▶ The records:
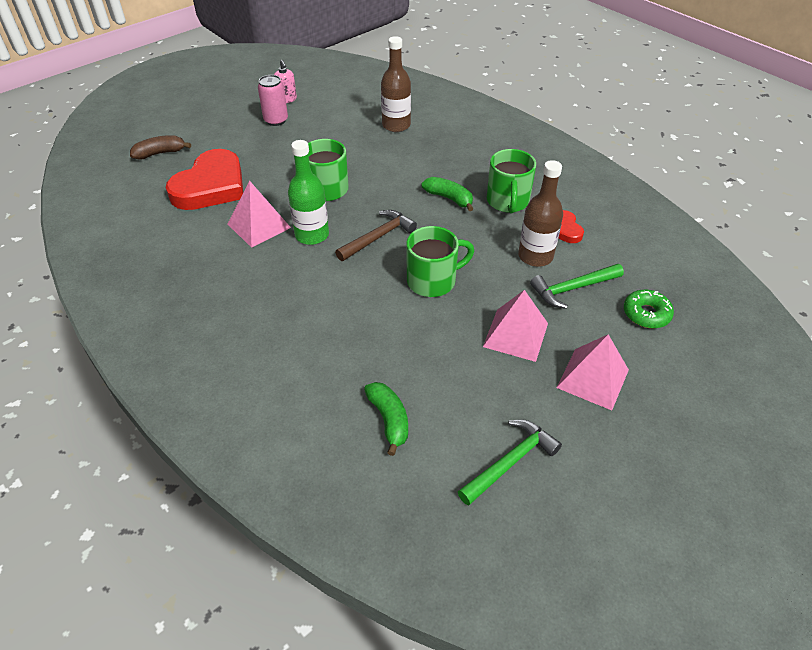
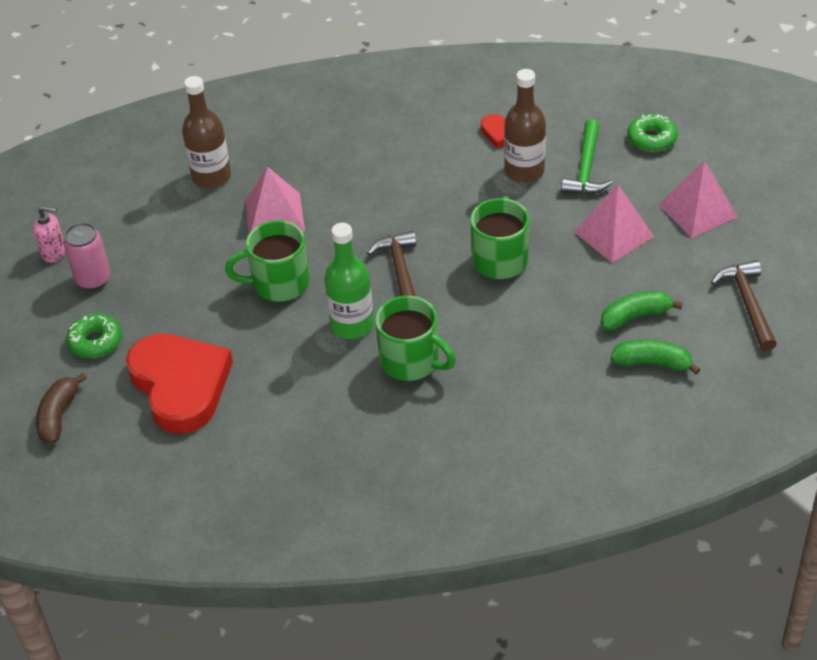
camera: 55 degrees left, 0 degrees up
(226, 141) = (95, 341): none -> green donut
(259, 226) = (297, 364): pink pyramid -> pink pyramid (275, 215)
(449, 198) = (384, 192): green banana -> green banana (635, 316)
(507, 201) = (428, 151): green mug -> green mug (411, 361)
(510, 461) = (747, 304): green hammer -> brown hammer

▶ Activity: Output the number of lines in the records above that contain the string "green", and no other text.

▶ Finished task: 4